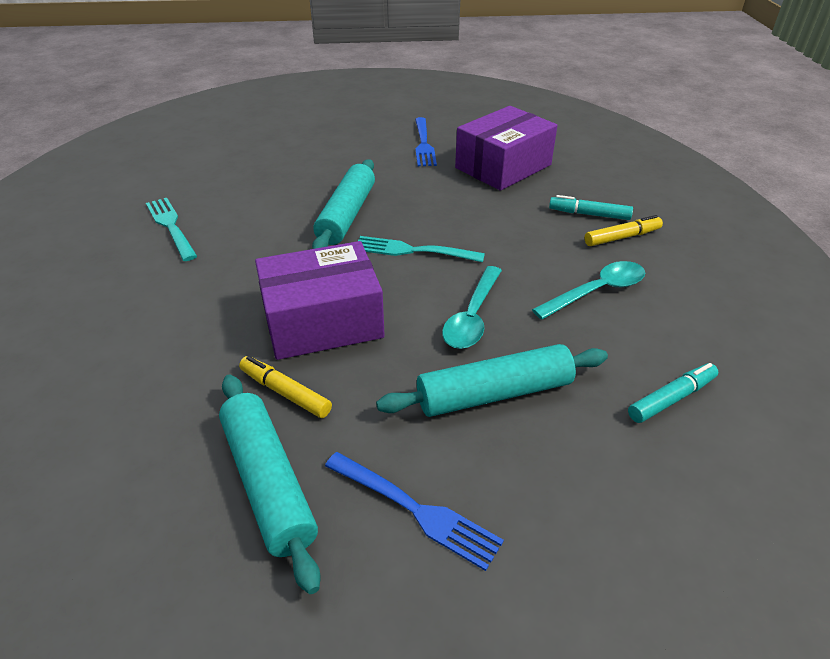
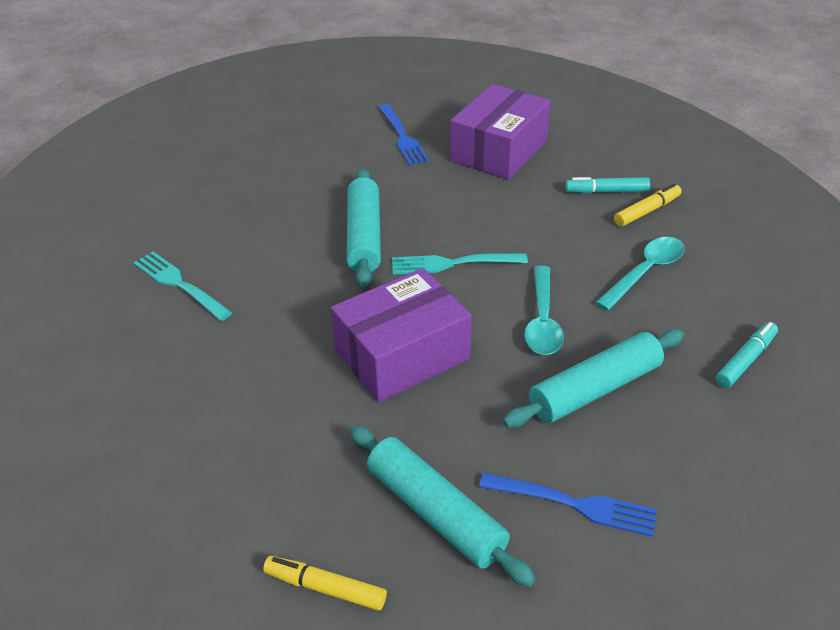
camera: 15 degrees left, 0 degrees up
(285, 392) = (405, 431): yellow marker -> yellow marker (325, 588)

...

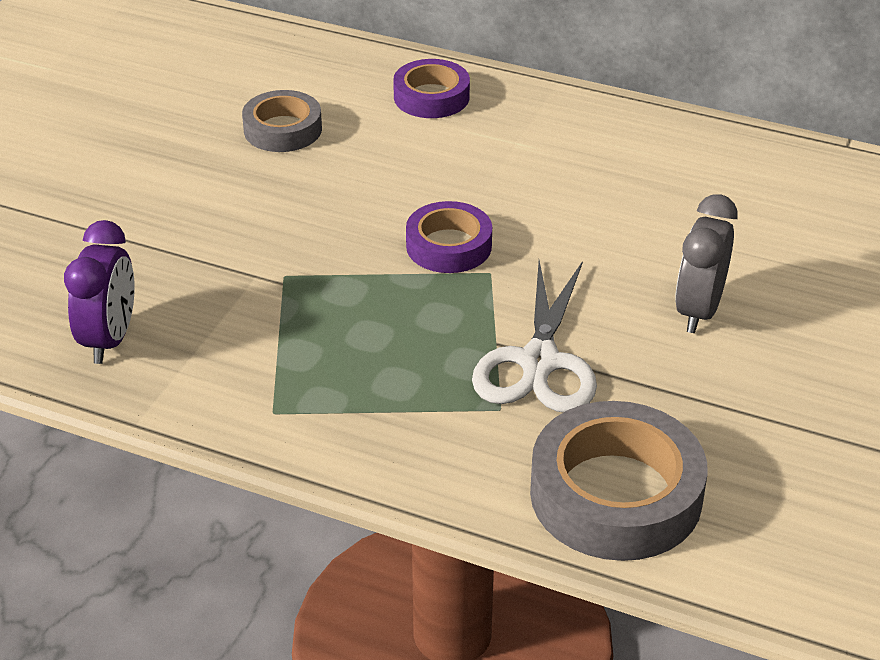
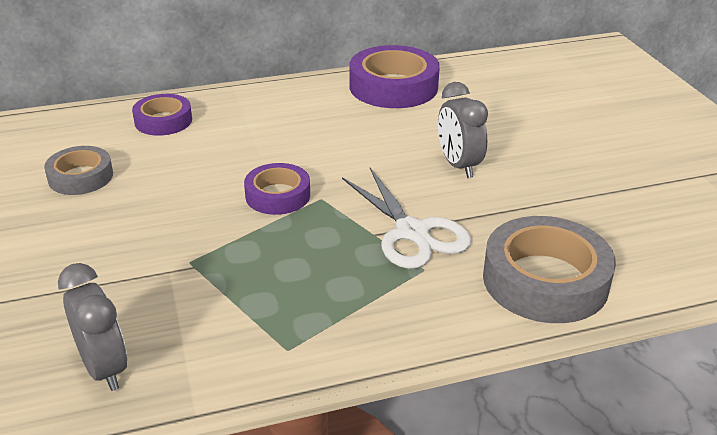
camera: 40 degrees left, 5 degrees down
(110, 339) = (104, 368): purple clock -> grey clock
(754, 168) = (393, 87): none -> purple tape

ABOUT THIS EXERCISE -> Copy the stretch of the records above that runs from the line with "camera: 40 degrees left, 5 degrees down" through the line with "(754, 168) = (393, 87): none -> purple tape". Both end lines belong in the copy, and nothing else does.

YOUR SOLUTION ->
camera: 40 degrees left, 5 degrees down
(110, 339) = (104, 368): purple clock -> grey clock
(754, 168) = (393, 87): none -> purple tape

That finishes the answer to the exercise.